# Given entries
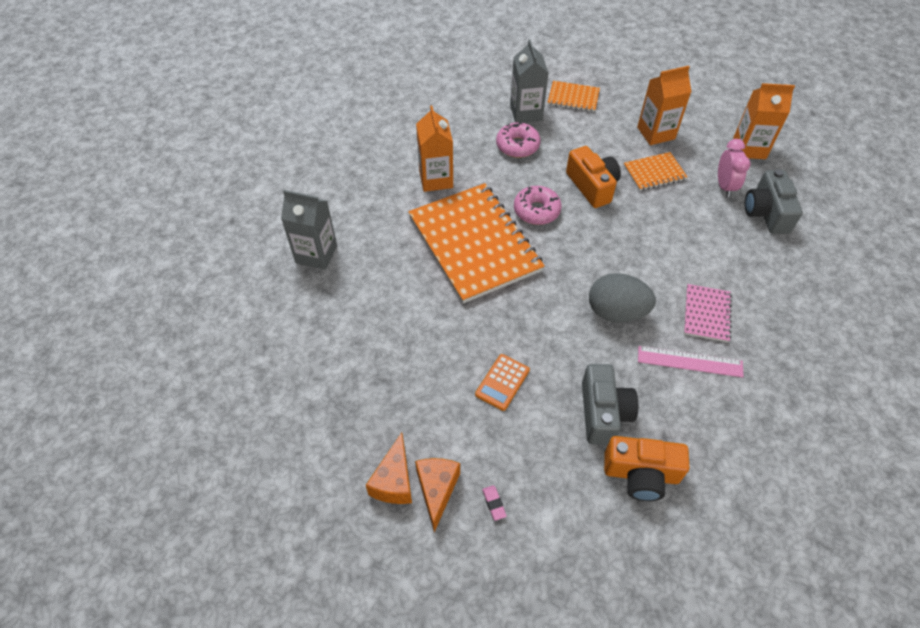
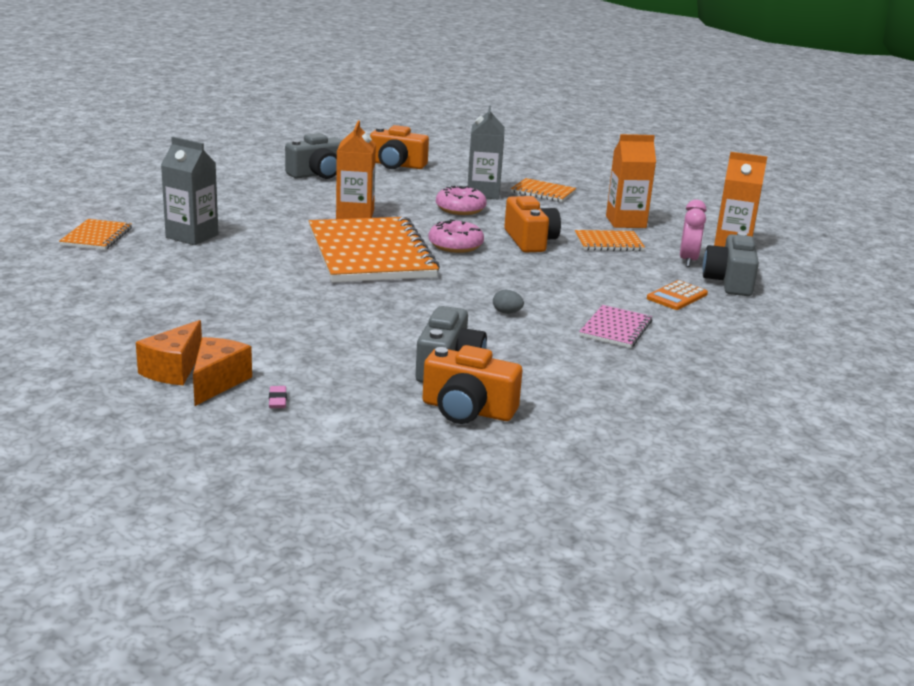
camera: 10 degrees right, 30 degrees down
(236, 277) = (96, 237): none -> orange notebook
(377, 114) = (318, 174): none -> grey camera
(436, 80) = (396, 165): none -> orange camera
(502, 382) = (342, 333): orange calculator -> orange calculator (677, 296)
(616, 312) = (507, 312): grey egg -> grey egg, size x0.41
(690, 361) = (575, 353): pink ruler -> none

# Task goal
The result consists of the line with "(616, 312) = (507, 312): grey" through the last line of the entries above, repeated exactly and with nothing else.

# Solution to the problem
(616, 312) = (507, 312): grey egg -> grey egg, size x0.41
(690, 361) = (575, 353): pink ruler -> none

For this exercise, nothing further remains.